» LISTED RECORDS
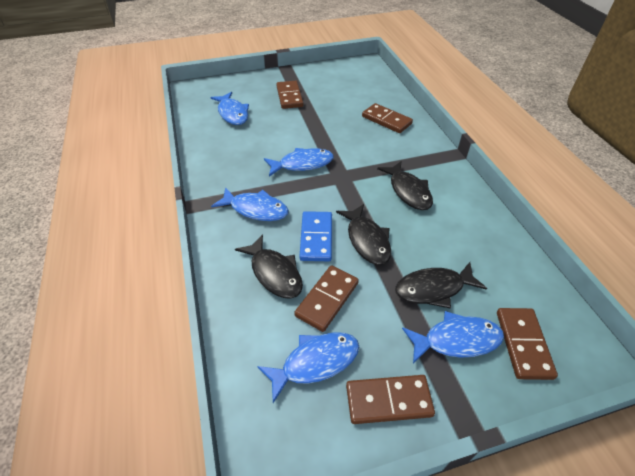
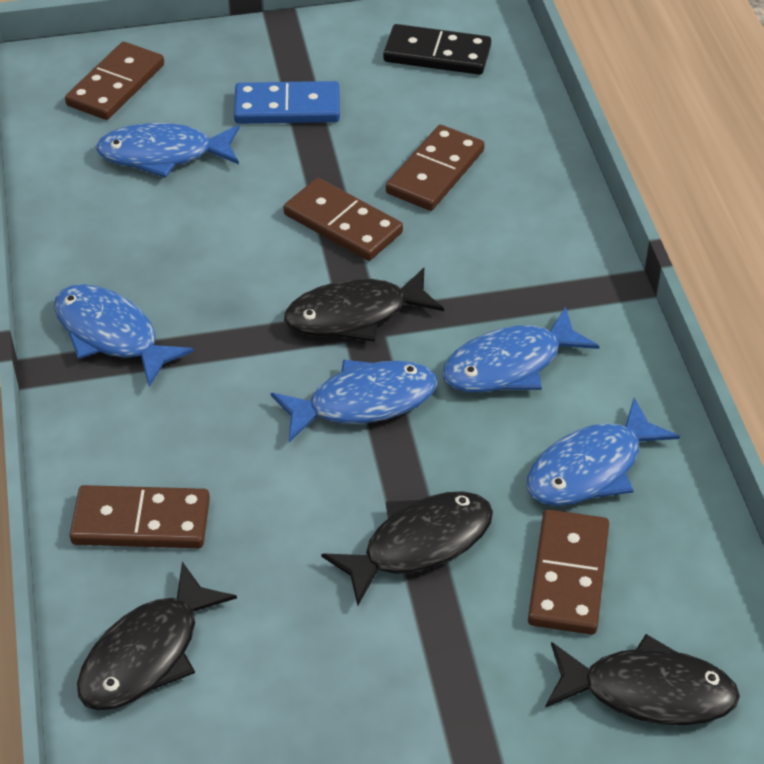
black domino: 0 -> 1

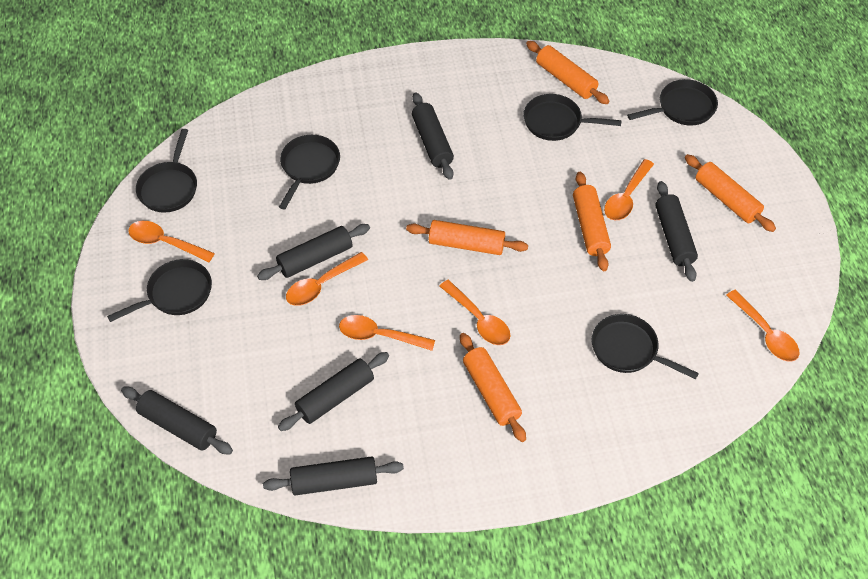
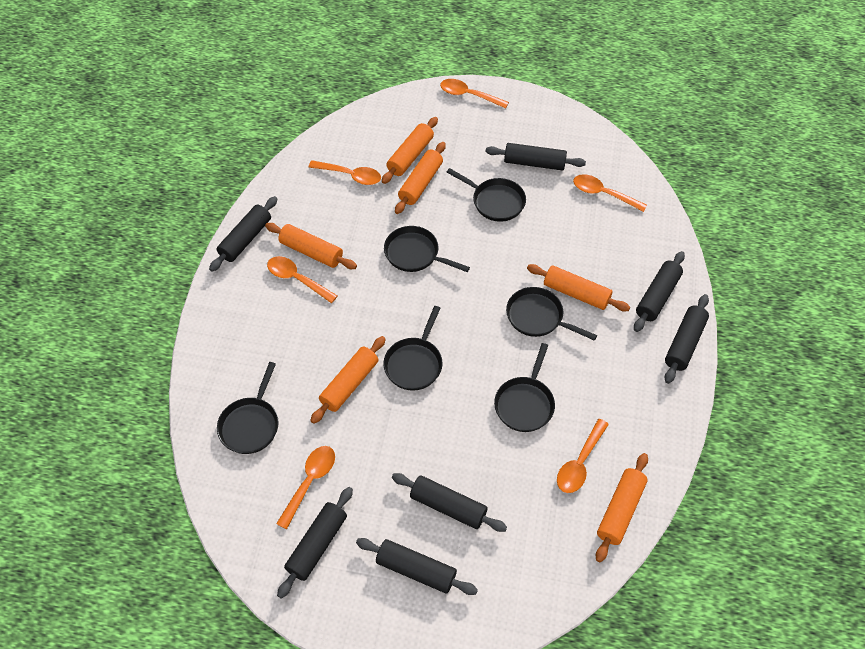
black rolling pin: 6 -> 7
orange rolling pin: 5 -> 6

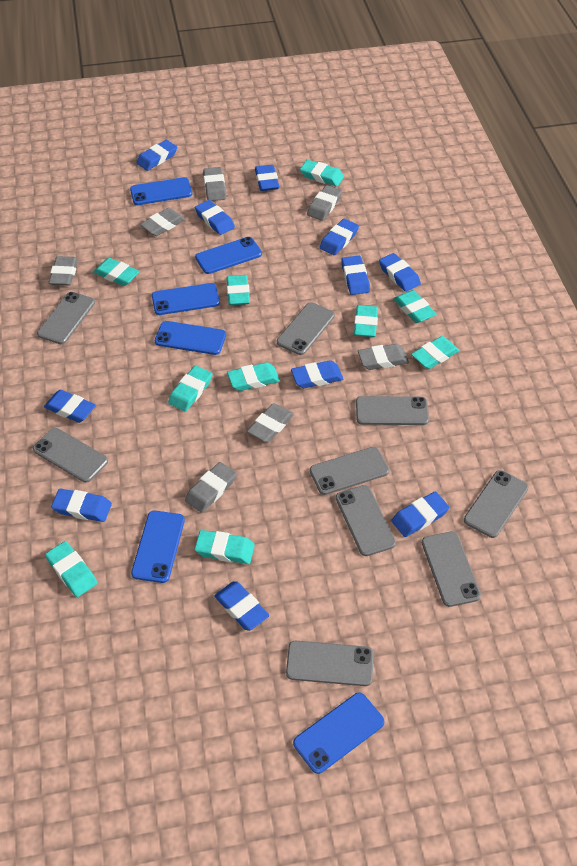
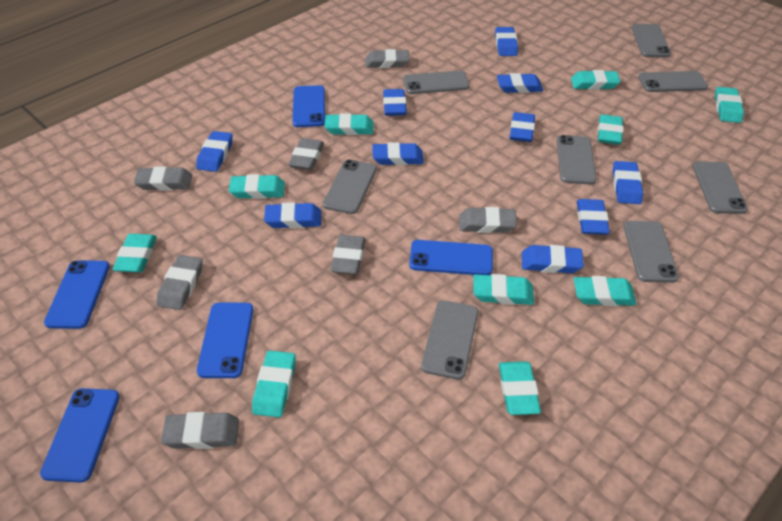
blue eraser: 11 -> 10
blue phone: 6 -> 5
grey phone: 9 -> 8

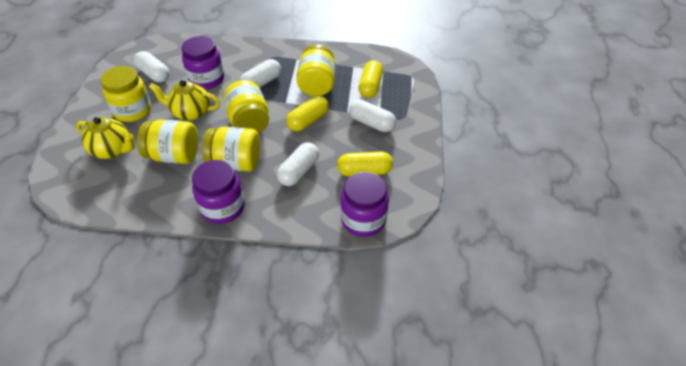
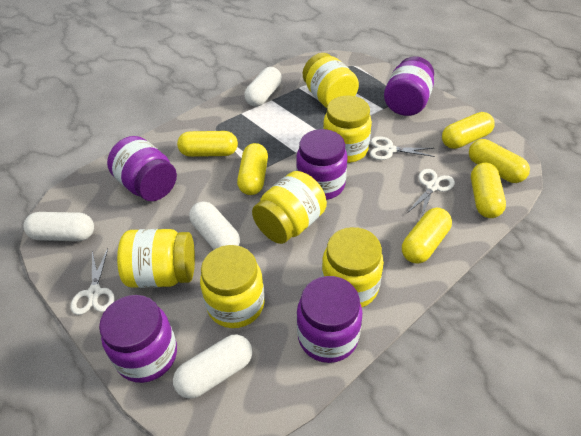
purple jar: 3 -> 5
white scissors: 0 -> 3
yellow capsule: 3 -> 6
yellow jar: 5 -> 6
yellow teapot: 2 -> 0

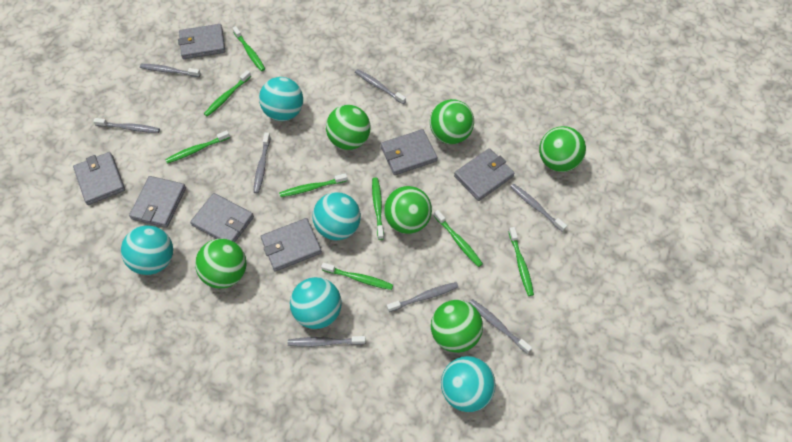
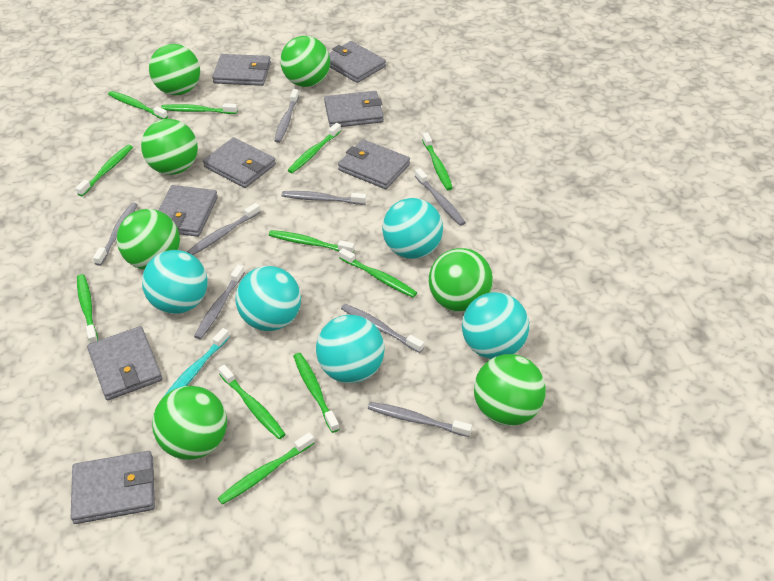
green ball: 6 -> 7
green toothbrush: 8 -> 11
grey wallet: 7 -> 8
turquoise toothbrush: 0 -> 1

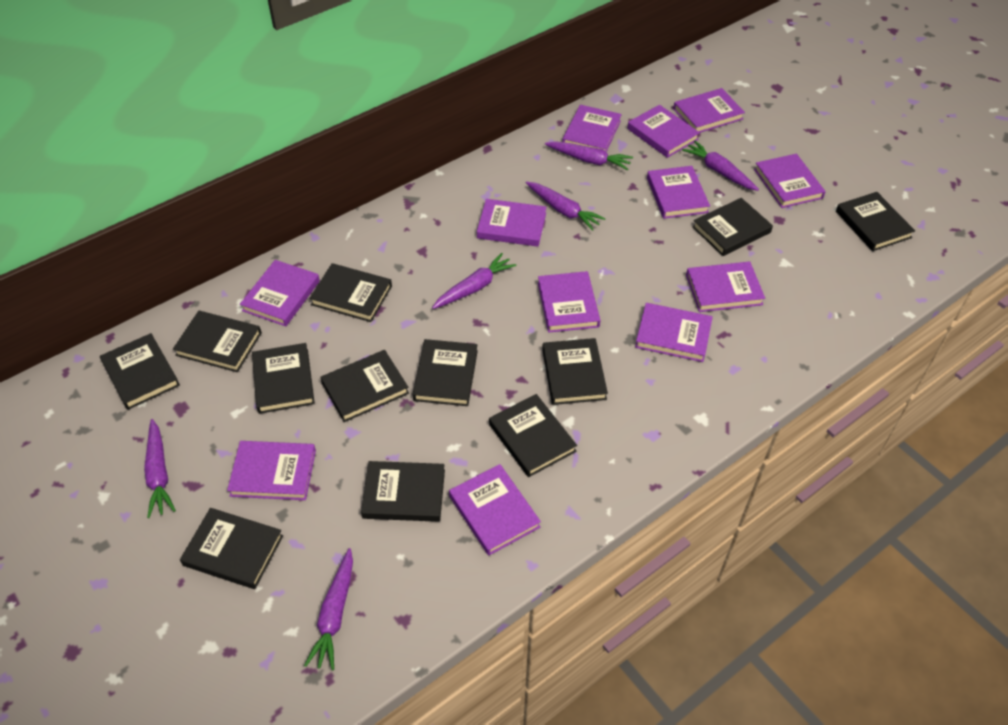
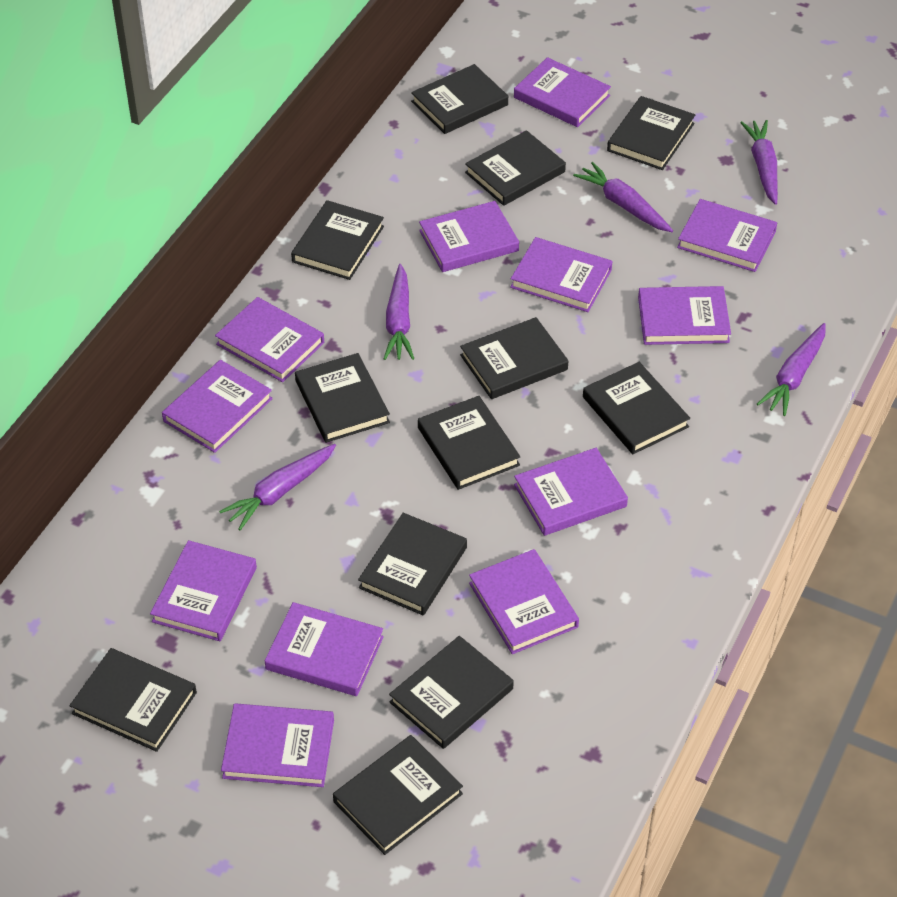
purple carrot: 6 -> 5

» YOUR TASK
For the material above, give every line again exactly and leave out the pictures.

» RESULT FOR THIS EXERCISE
black domino: 0 -> 1

black rolling pin: 6 -> 7
orange rolling pin: 5 -> 6

blue eraser: 11 -> 10
blue phone: 6 -> 5
grey phone: 9 -> 8

purple jar: 3 -> 5
white scissors: 0 -> 3
yellow capsule: 3 -> 6
yellow jar: 5 -> 6
yellow teapot: 2 -> 0

green ball: 6 -> 7
green toothbrush: 8 -> 11
grey wallet: 7 -> 8
turquoise toothbrush: 0 -> 1

purple carrot: 6 -> 5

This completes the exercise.